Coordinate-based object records
***

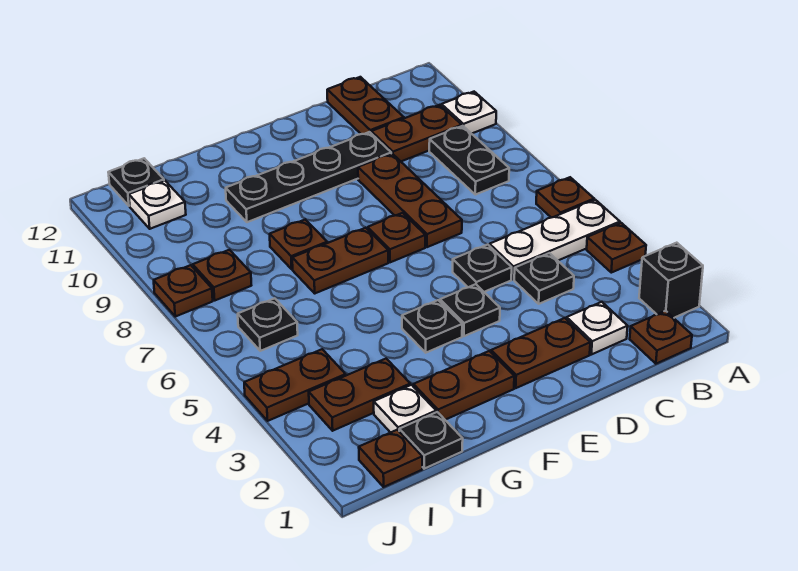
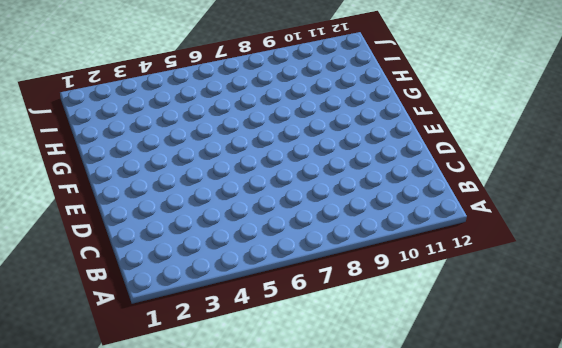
none -> black brick A2 level 1
none -> brown plate A4 level 1
none -> white plate A5:C5 level 1
none -> brown plate A6 level 1

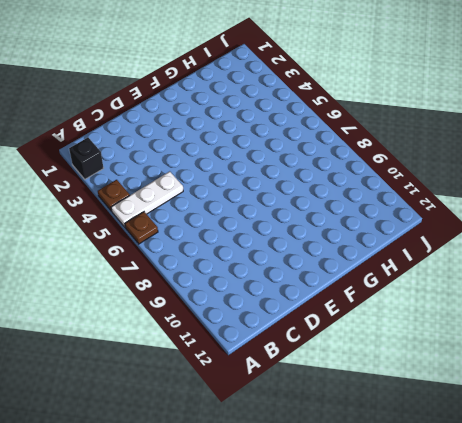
none -> white plate A10 level 1
none -> brown plate B1 level 1
none -> black plate B8:B9 level 1
none -> brown plate B10:C10 level 1

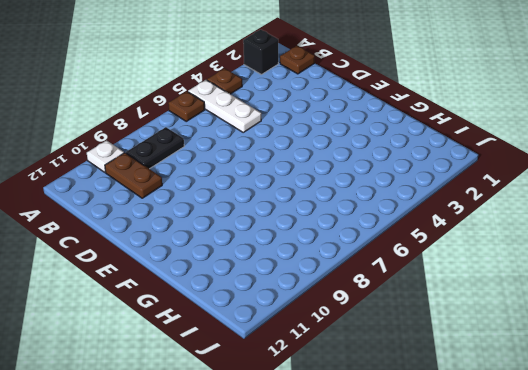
none -> white plate C2 level 1
none -> black plate C4 level 1
none -> brown plate C11:C12 level 1
none -> brown plate D2:E2 level 1

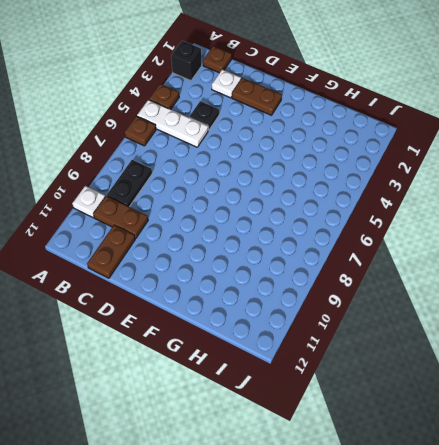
none -> black plate D5 level 1
none -> brown plate D7:D9 level 1
none -> black plate D10:G10 level 1
none -> black plate E4 level 1

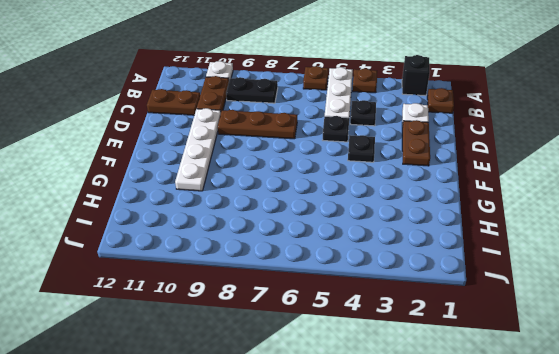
white plate D10:G10 level 1 -> black plate D10:G10 level 1
none -> brown plate E7 level 1
none -> brown plate F2:G2 level 1
none -> black plate F4 level 1
none -> brown plate F7:G7 level 1

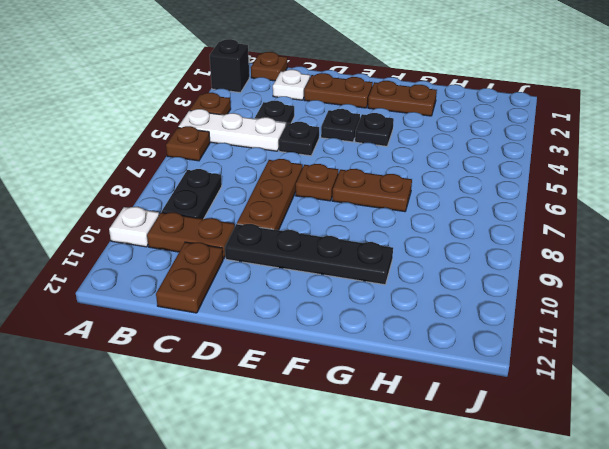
none -> brown plate G8 level 1
none -> black plate H1 level 1
none -> white plate H2 level 1
none -> brown plate H3:I3 level 1

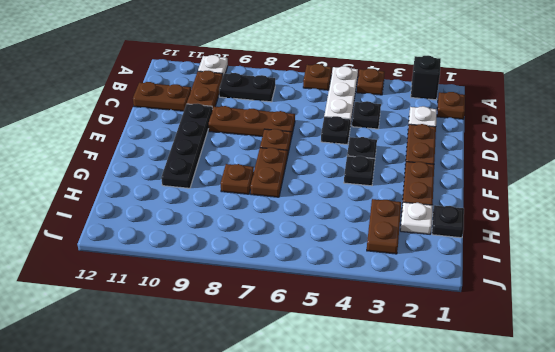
none -> brown plate I1 level 1
none -> brown plate I4:J4 level 1
none -> black plate I6 level 1
none -> brown plate I8 level 1

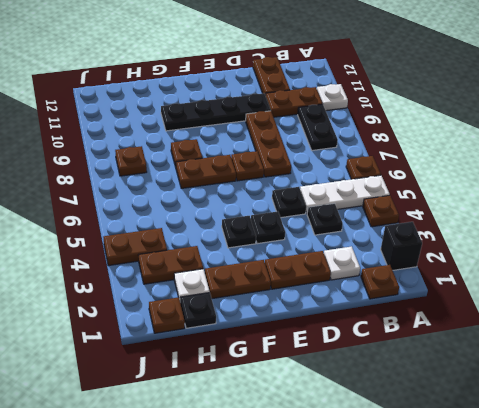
none -> black plate I6 level 1
none -> white plate I11 level 1
none -> black plate I12 level 1
none -> brown plate J8 level 1

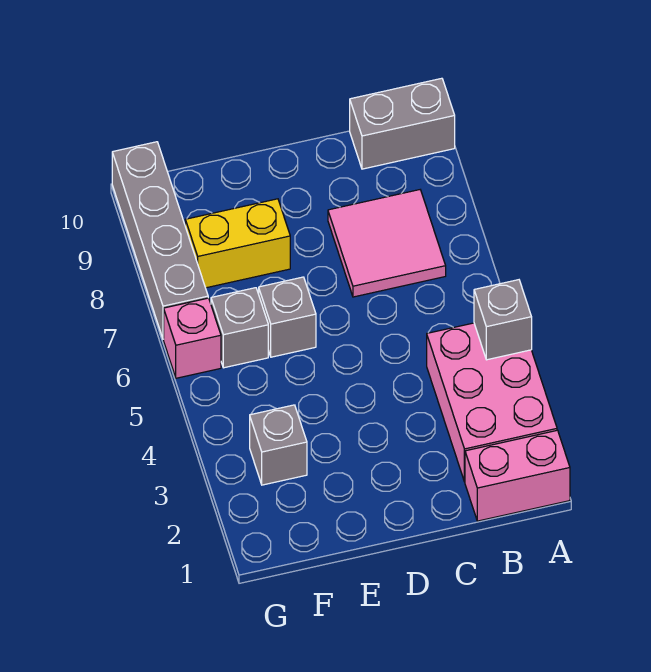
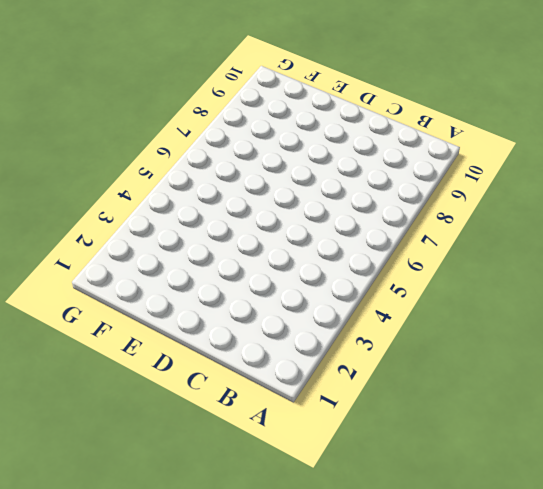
none -> pink brick A1:B1 level 1
none -> pink brick A2:B4 level 1

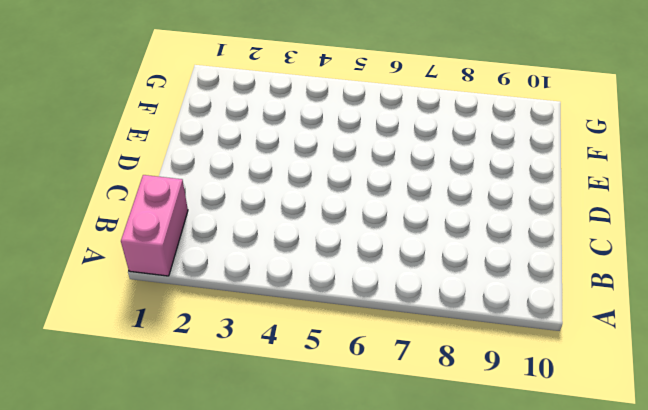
none -> pink brick A2:B4 level 1
none -> grey brick A10:B10 level 1

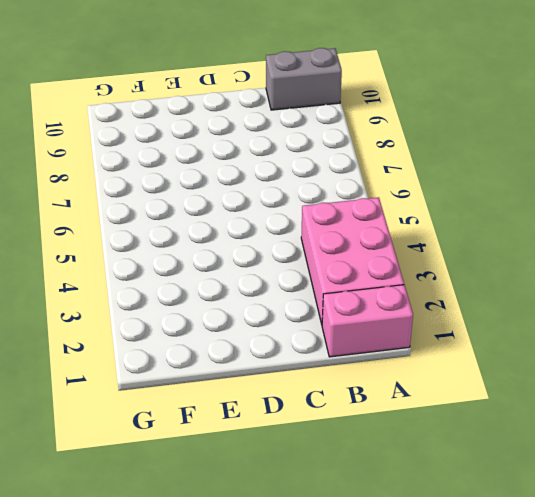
none -> pink tile B7:C8 level 1
none -> grey brick E6 level 1

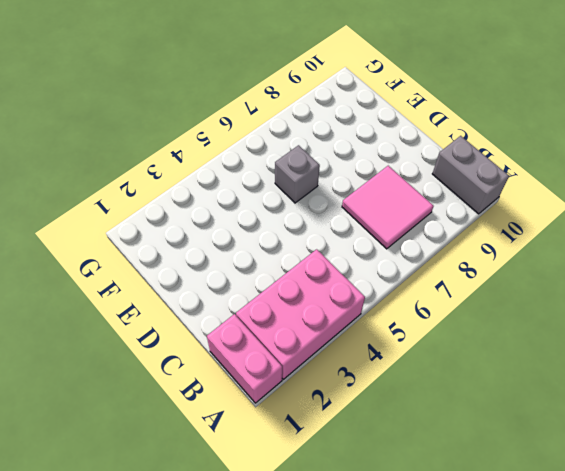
none -> yellow brick E8:F8 level 1
none -> grey brick F3 level 1

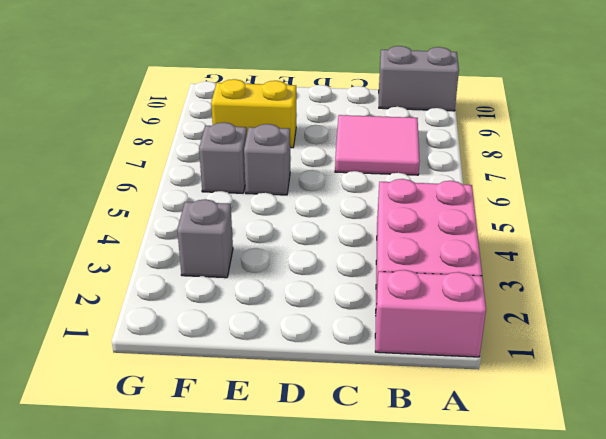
none -> pink brick G6 level 1
none -> grey brick G7:G10 level 1

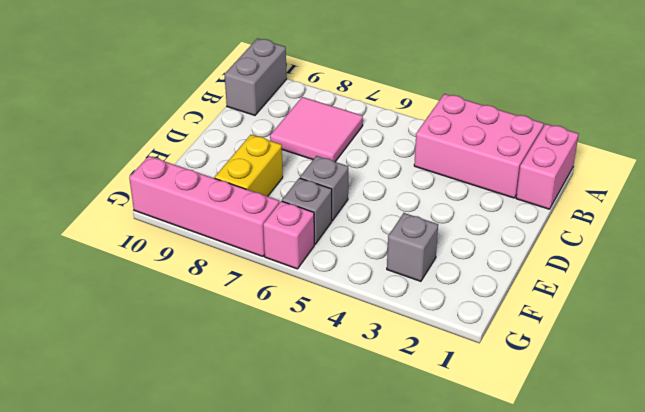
pink brick G7:G10 level 1 -> grey brick G7:G10 level 1
none -> grey brick A4 level 2

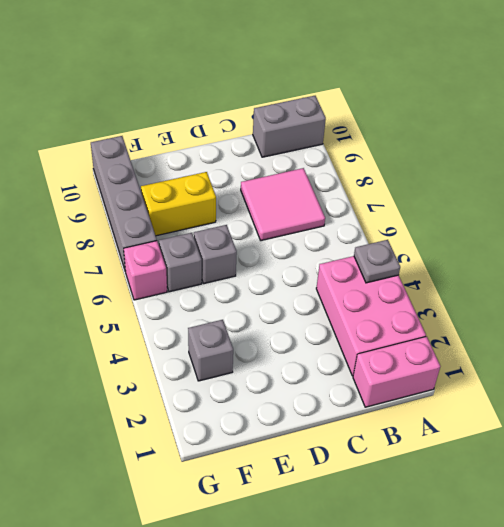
grey plate A4 level 2 -> grey brick A4 level 2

***

**Directions for this task:** Reproduce every line in the records above that contains the word "grey".

**Solved exercise:**
none -> grey brick A10:B10 level 1
none -> grey brick E6 level 1
none -> grey brick F3 level 1
none -> grey brick G7:G10 level 1
pink brick G7:G10 level 1 -> grey brick G7:G10 level 1
none -> grey brick A4 level 2
grey plate A4 level 2 -> grey brick A4 level 2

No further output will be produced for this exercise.